(Stored items from a collection)
*** Begin section ***
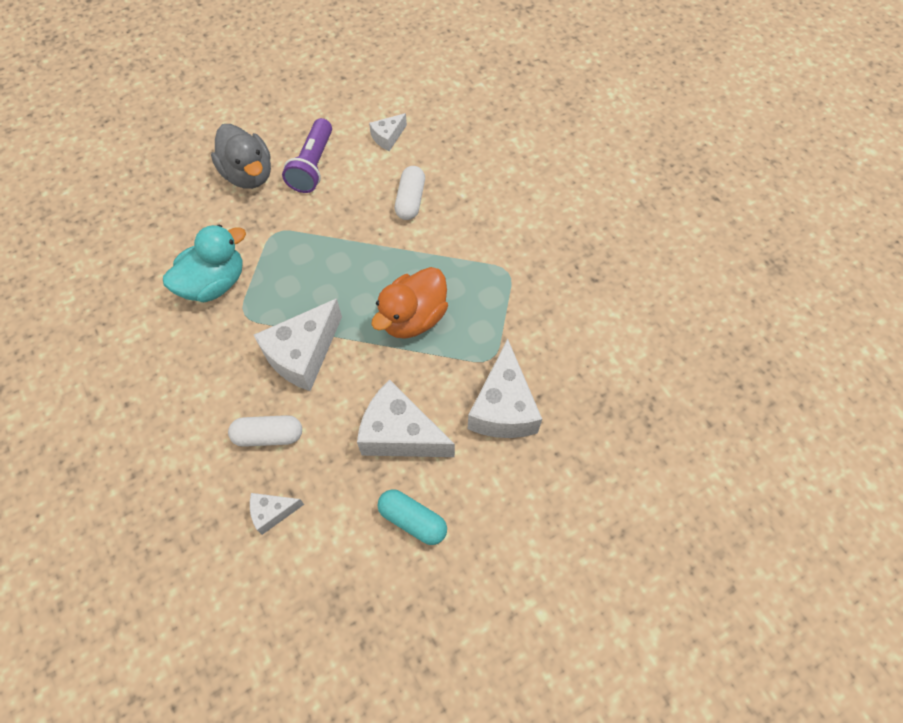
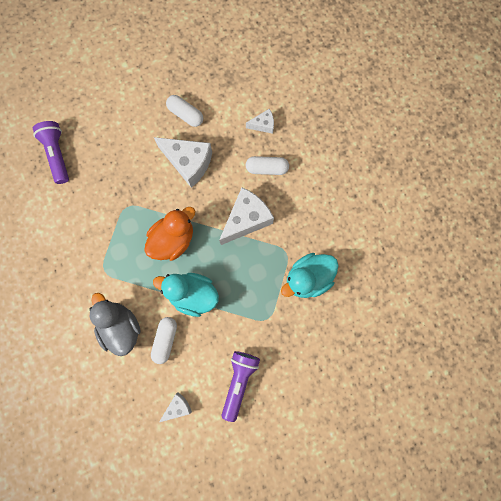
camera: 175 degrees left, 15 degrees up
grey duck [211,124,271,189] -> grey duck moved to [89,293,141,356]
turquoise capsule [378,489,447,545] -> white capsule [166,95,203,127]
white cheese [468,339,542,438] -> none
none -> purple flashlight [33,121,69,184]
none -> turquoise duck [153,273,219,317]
*** End section ***
*** Begin section ***
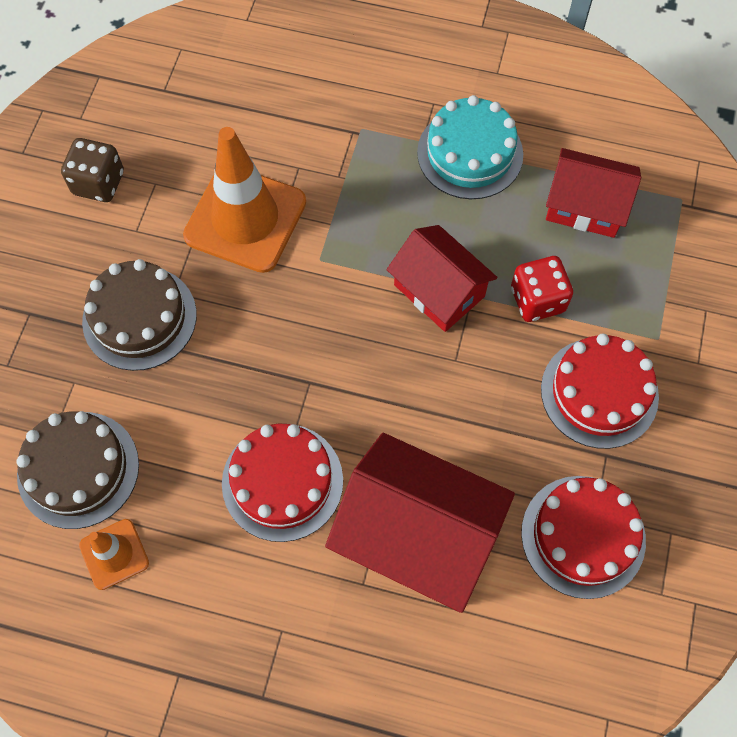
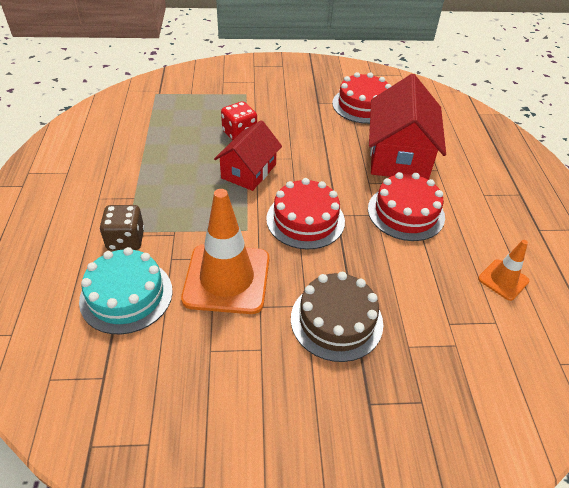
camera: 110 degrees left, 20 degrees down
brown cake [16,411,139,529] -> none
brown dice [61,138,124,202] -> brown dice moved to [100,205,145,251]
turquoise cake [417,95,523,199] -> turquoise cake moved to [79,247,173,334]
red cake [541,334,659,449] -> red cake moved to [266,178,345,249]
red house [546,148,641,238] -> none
*** End section ***
**TASK DESCRIPTION**
Could you restate word for word the lines above from the one containing "grey duck [211,124,271,189]" through the one containing "none -> turquoise duck [153,273,219,317]", both included, and nothing else?

**EXPECTED ANSWER**
grey duck [211,124,271,189] -> grey duck moved to [89,293,141,356]
turquoise capsule [378,489,447,545] -> white capsule [166,95,203,127]
white cheese [468,339,542,438] -> none
none -> purple flashlight [33,121,69,184]
none -> turquoise duck [153,273,219,317]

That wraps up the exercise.